*** Data for this task ***

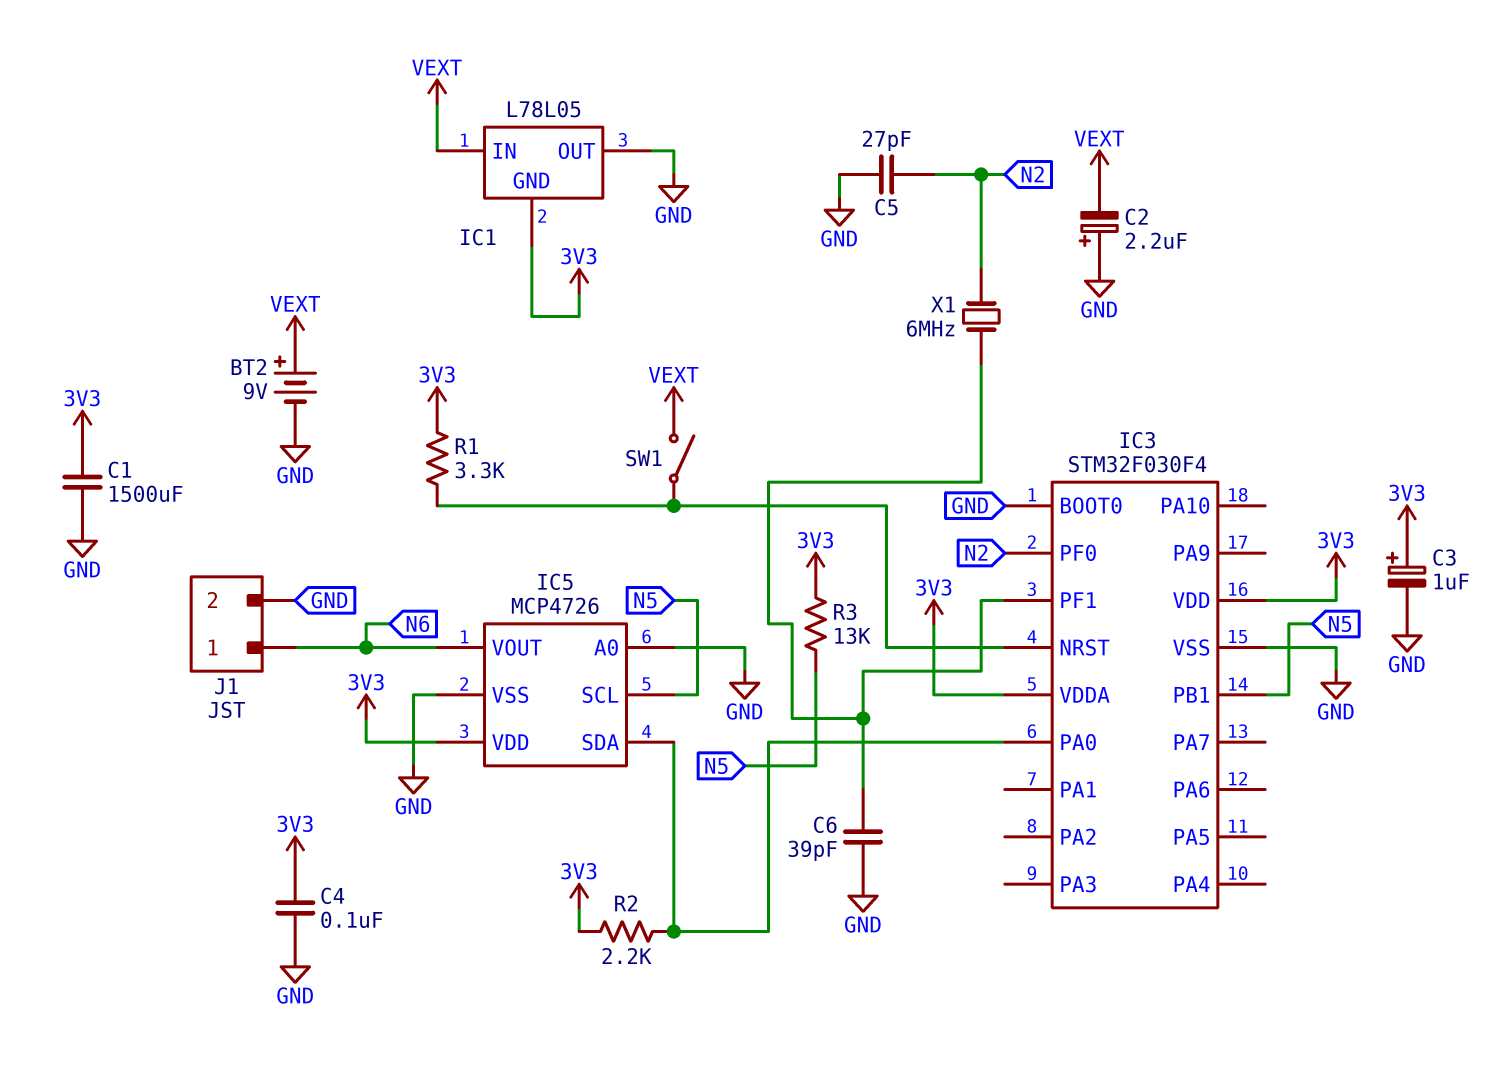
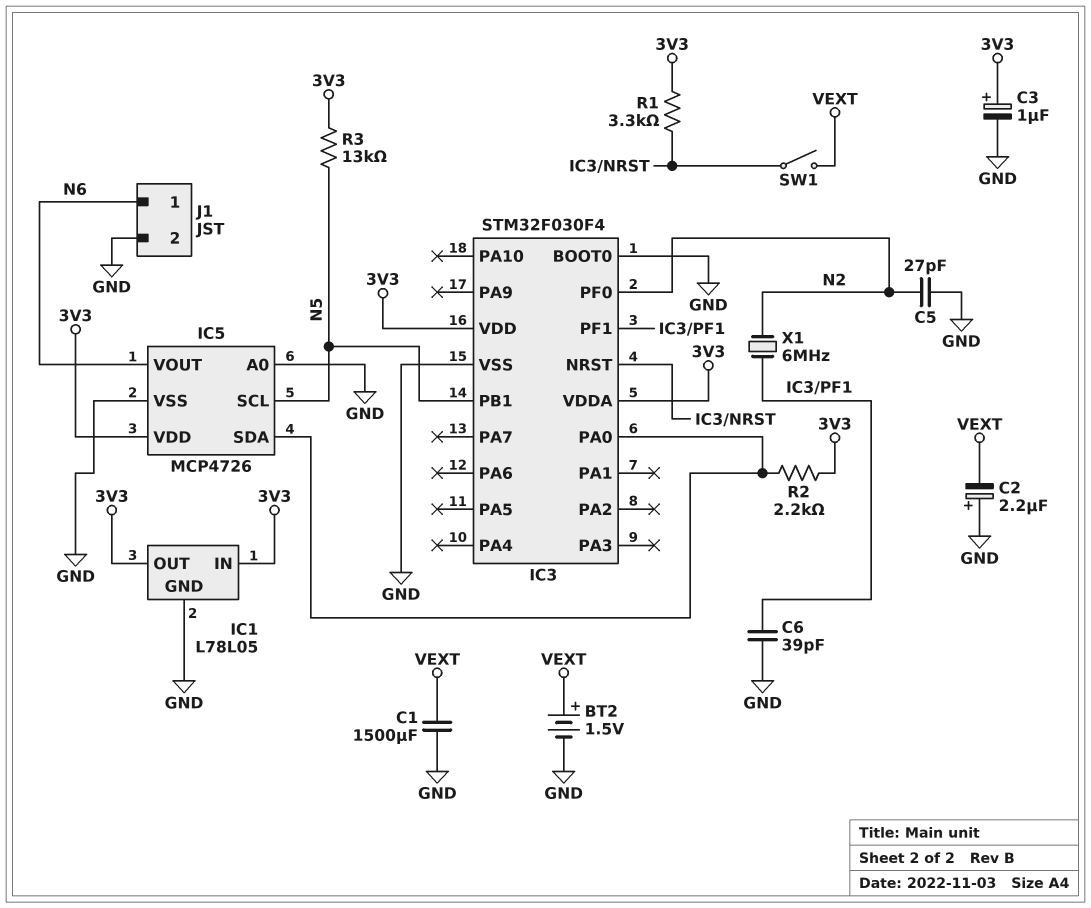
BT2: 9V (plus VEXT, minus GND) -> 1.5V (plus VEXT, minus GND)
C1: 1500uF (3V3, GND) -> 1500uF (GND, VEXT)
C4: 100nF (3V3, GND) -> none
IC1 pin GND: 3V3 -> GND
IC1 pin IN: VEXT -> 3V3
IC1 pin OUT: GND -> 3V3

*** End of Data for this task ***

:: The problem ::
At the line with "C4: 100nF (3V3, GND) -> none", begin reproducing the material above exactly, and continue through its last line.

:: The completed task ::
C4: 100nF (3V3, GND) -> none
IC1 pin GND: 3V3 -> GND
IC1 pin IN: VEXT -> 3V3
IC1 pin OUT: GND -> 3V3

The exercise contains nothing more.